— ACTIVITY —
Look below for the lines from the one with "camera: 80 degrees left, 20 degrees up" to the one with "orange cheese [432,288,501,350]", and copy exactly those lines, both ends included.

----

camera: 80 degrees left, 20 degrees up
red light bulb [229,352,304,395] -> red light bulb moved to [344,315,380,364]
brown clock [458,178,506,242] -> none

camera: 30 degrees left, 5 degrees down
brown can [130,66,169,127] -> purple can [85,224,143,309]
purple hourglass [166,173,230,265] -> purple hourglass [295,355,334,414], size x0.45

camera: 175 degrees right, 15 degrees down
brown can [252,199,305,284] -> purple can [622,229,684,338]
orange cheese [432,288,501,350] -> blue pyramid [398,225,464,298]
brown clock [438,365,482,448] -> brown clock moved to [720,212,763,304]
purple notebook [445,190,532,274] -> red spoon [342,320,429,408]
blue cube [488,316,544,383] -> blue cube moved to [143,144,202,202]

----

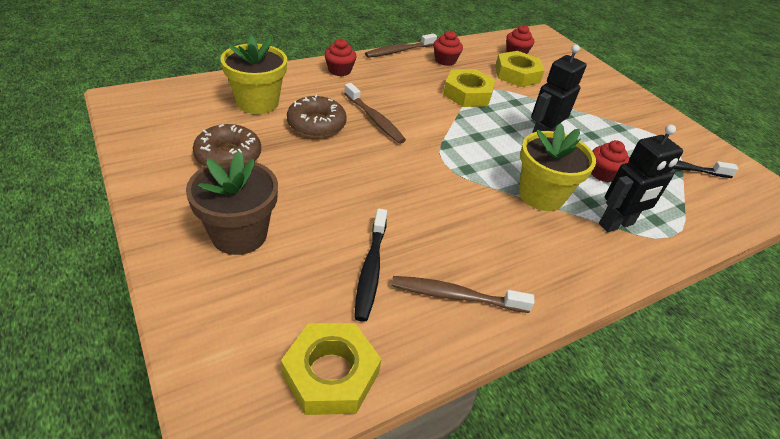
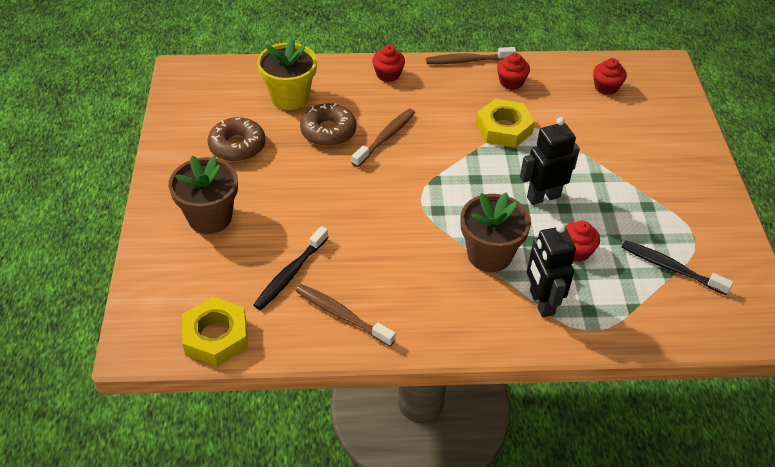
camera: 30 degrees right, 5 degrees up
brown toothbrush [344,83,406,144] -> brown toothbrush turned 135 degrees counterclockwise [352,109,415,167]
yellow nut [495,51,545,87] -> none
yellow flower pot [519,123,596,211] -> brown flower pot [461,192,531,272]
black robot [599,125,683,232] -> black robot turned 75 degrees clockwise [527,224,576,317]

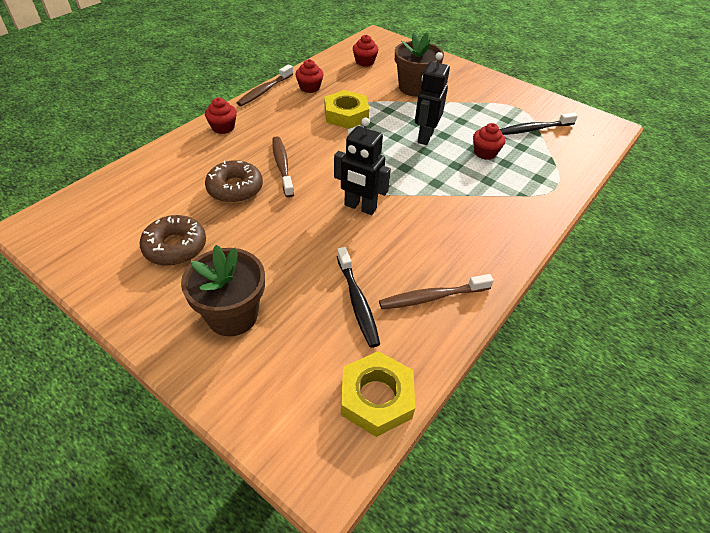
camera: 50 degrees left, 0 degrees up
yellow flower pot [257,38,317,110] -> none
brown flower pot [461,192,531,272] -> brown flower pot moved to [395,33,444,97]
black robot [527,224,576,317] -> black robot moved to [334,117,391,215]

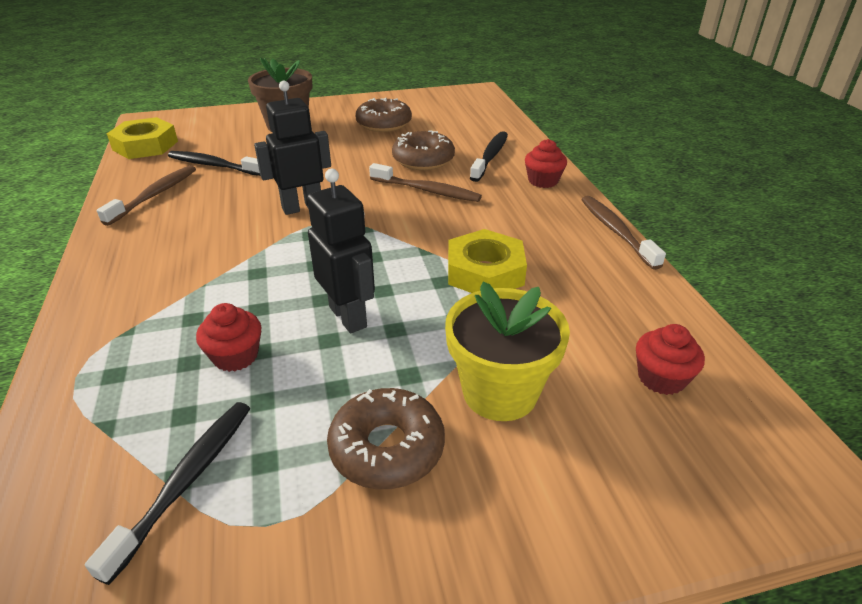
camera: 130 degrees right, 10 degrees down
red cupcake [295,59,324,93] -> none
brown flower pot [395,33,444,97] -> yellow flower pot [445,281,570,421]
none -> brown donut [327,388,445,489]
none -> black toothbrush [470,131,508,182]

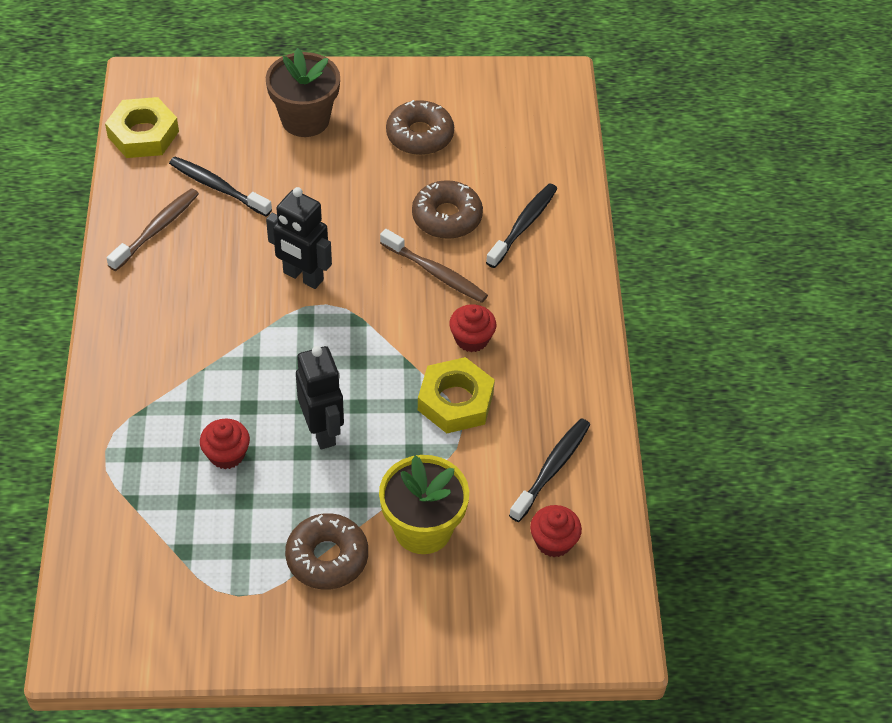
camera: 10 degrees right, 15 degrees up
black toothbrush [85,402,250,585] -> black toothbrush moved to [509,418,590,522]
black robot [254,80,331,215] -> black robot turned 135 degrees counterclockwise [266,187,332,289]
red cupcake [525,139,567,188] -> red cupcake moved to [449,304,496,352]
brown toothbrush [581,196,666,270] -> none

----

— THE COMPLETED TASK —
camera: 80 degrees left, 20 degrees up
red light bulb [229,352,304,395] -> red light bulb moved to [344,315,380,364]
brown clock [458,178,506,242] -> none

camera: 30 degrees left, 5 degrees down
brown can [130,66,169,127] -> purple can [85,224,143,309]
purple hourglass [166,173,230,265] -> purple hourglass [295,355,334,414], size x0.45

camera: 175 degrees right, 15 degrees down
brown can [252,199,305,284] -> purple can [622,229,684,338]
orange cheese [432,288,501,350] -> blue pyramid [398,225,464,298]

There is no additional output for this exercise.